**What you should do**
Output exactly what appears from the line containing "ENC3 pin CLK: 4 -> 16" to the end of the data below, and nothing more.

*** Dataset ***

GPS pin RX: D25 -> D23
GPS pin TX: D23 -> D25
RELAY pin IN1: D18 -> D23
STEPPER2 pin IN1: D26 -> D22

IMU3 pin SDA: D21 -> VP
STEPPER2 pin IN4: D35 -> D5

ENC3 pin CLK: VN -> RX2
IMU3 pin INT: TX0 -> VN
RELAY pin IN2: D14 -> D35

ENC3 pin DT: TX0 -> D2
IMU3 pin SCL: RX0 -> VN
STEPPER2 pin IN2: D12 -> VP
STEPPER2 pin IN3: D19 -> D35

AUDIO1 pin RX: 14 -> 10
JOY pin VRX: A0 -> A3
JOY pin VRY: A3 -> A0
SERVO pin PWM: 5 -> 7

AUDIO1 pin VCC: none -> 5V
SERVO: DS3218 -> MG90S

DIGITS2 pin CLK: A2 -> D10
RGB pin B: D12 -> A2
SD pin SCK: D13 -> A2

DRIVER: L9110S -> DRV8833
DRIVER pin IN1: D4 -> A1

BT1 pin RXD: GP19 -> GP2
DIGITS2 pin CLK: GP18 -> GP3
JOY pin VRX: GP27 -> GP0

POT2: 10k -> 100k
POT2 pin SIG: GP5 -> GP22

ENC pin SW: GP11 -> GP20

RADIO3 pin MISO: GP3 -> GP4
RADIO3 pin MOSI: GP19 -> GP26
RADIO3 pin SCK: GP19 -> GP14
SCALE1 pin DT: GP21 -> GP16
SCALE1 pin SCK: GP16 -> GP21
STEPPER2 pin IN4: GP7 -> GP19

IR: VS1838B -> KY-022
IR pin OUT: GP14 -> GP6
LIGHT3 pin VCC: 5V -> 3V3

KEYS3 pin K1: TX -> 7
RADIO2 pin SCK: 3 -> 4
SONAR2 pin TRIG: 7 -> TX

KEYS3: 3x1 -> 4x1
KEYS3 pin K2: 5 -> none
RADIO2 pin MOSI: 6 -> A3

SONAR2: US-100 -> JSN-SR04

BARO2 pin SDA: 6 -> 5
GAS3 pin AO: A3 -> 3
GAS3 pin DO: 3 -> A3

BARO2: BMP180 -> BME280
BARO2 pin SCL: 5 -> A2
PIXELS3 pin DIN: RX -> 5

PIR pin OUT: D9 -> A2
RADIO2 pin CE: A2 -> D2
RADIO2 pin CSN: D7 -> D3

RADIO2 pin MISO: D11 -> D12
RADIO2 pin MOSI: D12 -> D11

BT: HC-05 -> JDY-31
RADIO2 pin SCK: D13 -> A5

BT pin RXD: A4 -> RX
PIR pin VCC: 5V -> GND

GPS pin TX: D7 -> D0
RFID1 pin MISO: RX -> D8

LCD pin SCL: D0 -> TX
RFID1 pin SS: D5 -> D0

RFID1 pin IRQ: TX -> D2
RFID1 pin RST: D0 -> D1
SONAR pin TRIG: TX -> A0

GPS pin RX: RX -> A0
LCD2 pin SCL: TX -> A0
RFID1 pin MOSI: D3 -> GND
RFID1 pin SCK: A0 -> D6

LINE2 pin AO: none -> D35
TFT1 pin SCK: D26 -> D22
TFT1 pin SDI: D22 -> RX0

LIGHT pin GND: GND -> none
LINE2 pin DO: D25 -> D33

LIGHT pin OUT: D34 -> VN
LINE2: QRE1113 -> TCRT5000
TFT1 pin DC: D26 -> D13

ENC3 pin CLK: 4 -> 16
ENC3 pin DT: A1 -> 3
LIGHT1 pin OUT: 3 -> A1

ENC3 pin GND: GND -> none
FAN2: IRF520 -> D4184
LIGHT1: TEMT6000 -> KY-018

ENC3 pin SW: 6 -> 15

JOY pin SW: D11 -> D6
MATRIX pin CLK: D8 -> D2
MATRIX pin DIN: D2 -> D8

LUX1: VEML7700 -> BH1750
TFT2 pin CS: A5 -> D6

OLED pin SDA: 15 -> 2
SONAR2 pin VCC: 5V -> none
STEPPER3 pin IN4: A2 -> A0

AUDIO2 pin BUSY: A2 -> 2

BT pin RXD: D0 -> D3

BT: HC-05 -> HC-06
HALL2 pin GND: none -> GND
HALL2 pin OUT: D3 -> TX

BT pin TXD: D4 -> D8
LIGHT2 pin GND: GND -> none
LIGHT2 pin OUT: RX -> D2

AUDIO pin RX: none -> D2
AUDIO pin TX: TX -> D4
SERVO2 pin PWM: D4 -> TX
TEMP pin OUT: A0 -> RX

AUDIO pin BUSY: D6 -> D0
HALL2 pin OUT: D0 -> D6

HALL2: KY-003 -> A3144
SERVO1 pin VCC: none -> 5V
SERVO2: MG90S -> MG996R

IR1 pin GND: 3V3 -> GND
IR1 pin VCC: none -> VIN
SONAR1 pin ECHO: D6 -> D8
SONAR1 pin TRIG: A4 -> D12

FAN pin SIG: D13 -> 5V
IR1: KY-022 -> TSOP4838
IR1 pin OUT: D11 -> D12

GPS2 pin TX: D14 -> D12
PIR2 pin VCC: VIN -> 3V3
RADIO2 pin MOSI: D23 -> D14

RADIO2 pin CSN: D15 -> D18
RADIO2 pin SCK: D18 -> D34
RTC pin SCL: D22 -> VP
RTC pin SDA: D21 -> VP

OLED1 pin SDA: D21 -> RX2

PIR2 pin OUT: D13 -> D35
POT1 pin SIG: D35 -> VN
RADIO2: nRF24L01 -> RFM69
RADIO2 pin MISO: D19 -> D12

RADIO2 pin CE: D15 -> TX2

*** End of Dataset ***

**Solution to the problem**
ENC3 pin CLK: 4 -> 16
ENC3 pin DT: A1 -> 3
LIGHT1 pin OUT: 3 -> A1

ENC3 pin GND: GND -> none
FAN2: IRF520 -> D4184
LIGHT1: TEMT6000 -> KY-018

ENC3 pin SW: 6 -> 15

JOY pin SW: D11 -> D6
MATRIX pin CLK: D8 -> D2
MATRIX pin DIN: D2 -> D8

LUX1: VEML7700 -> BH1750
TFT2 pin CS: A5 -> D6

OLED pin SDA: 15 -> 2
SONAR2 pin VCC: 5V -> none
STEPPER3 pin IN4: A2 -> A0

AUDIO2 pin BUSY: A2 -> 2

BT pin RXD: D0 -> D3

BT: HC-05 -> HC-06
HALL2 pin GND: none -> GND
HALL2 pin OUT: D3 -> TX

BT pin TXD: D4 -> D8
LIGHT2 pin GND: GND -> none
LIGHT2 pin OUT: RX -> D2

AUDIO pin RX: none -> D2
AUDIO pin TX: TX -> D4
SERVO2 pin PWM: D4 -> TX
TEMP pin OUT: A0 -> RX

AUDIO pin BUSY: D6 -> D0
HALL2 pin OUT: D0 -> D6

HALL2: KY-003 -> A3144
SERVO1 pin VCC: none -> 5V
SERVO2: MG90S -> MG996R

IR1 pin GND: 3V3 -> GND
IR1 pin VCC: none -> VIN
SONAR1 pin ECHO: D6 -> D8
SONAR1 pin TRIG: A4 -> D12

FAN pin SIG: D13 -> 5V
IR1: KY-022 -> TSOP4838
IR1 pin OUT: D11 -> D12

GPS2 pin TX: D14 -> D12
PIR2 pin VCC: VIN -> 3V3
RADIO2 pin MOSI: D23 -> D14

RADIO2 pin CSN: D15 -> D18
RADIO2 pin SCK: D18 -> D34
RTC pin SCL: D22 -> VP
RTC pin SDA: D21 -> VP

OLED1 pin SDA: D21 -> RX2

PIR2 pin OUT: D13 -> D35
POT1 pin SIG: D35 -> VN
RADIO2: nRF24L01 -> RFM69
RADIO2 pin MISO: D19 -> D12

RADIO2 pin CE: D15 -> TX2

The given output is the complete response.